**ASSIGNMENT**
Copy, exactly as written, the lines that begin at the one containing "blue circle: (114, 34) -> (203, 41), moved" and end at the one containing "black arrow: (141, 121)". Skip any pictures in the data below.

**RECORD EXTRACTS**

━━━━━━

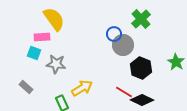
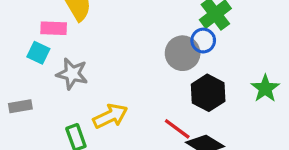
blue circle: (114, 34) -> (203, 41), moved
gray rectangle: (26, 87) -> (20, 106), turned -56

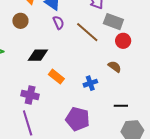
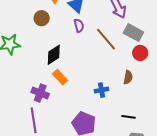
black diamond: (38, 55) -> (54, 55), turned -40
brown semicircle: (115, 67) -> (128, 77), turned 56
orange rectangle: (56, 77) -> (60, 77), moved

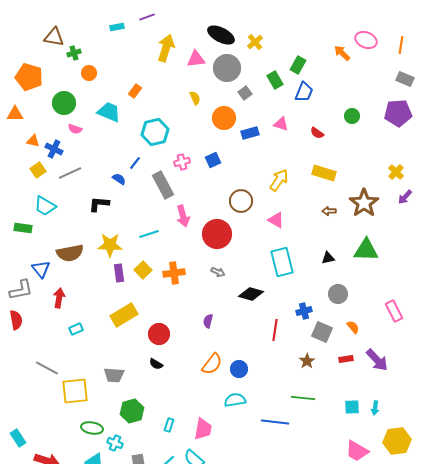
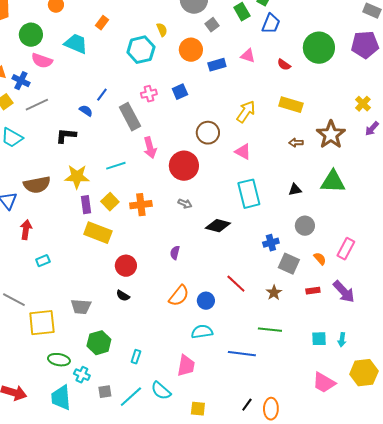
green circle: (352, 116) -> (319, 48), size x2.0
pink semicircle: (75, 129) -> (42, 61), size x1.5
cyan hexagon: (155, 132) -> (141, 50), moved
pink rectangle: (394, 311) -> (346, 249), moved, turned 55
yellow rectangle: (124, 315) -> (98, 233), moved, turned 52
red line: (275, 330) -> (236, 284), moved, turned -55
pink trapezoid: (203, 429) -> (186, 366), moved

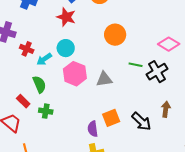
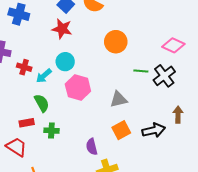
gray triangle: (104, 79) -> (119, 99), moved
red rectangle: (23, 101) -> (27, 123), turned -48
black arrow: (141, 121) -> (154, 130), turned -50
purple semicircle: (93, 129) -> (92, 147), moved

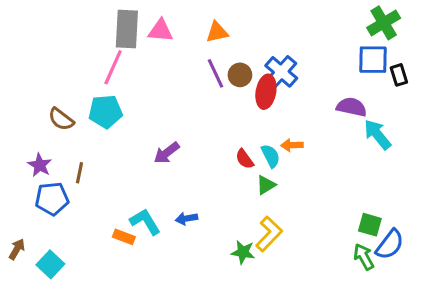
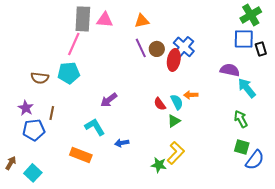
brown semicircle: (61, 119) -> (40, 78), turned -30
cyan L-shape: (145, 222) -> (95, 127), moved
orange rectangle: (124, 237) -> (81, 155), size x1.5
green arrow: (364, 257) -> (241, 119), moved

━━━━━━

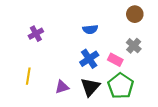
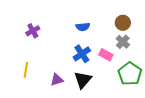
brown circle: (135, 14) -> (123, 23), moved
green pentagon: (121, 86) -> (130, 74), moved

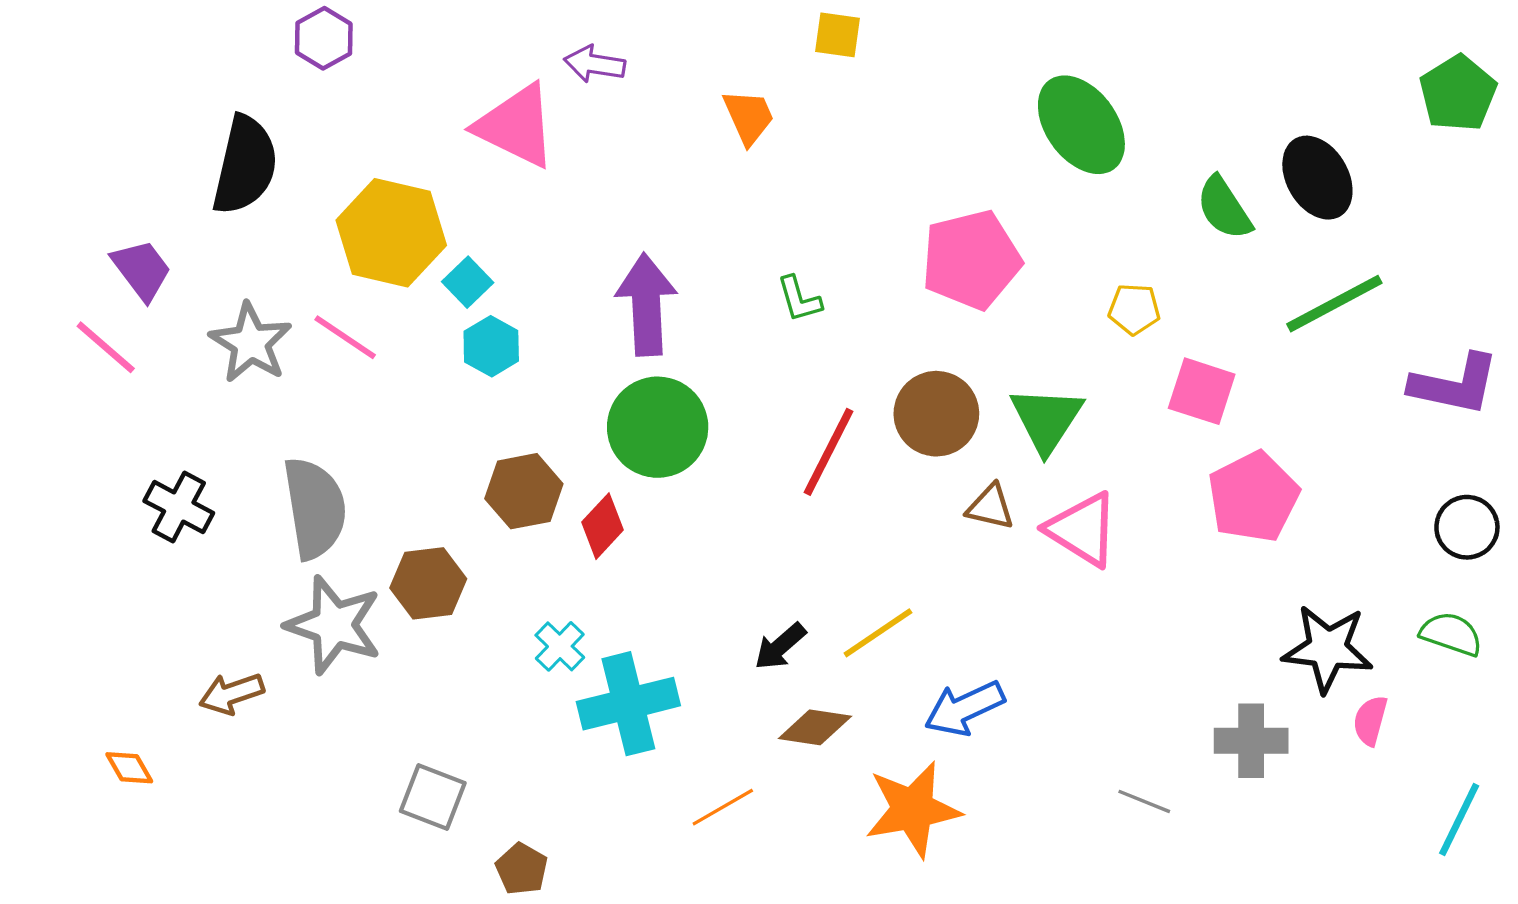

━━━━━━

**EXPECTED OUTPUT**
blue circle: (114, 34) -> (203, 41), moved
gray rectangle: (26, 87) -> (20, 106), turned -56

black diamond: (38, 55) -> (54, 55), turned -40
brown semicircle: (115, 67) -> (128, 77), turned 56
orange rectangle: (56, 77) -> (60, 77), moved

green circle: (352, 116) -> (319, 48), size x2.0
pink semicircle: (75, 129) -> (42, 61), size x1.5
cyan hexagon: (155, 132) -> (141, 50), moved
pink rectangle: (394, 311) -> (346, 249), moved, turned 55
yellow rectangle: (124, 315) -> (98, 233), moved, turned 52
red line: (275, 330) -> (236, 284), moved, turned -55
pink trapezoid: (203, 429) -> (186, 366), moved

gray triangle: (104, 79) -> (119, 99), moved
red rectangle: (23, 101) -> (27, 123), turned -48
black arrow: (141, 121) -> (154, 130), turned -50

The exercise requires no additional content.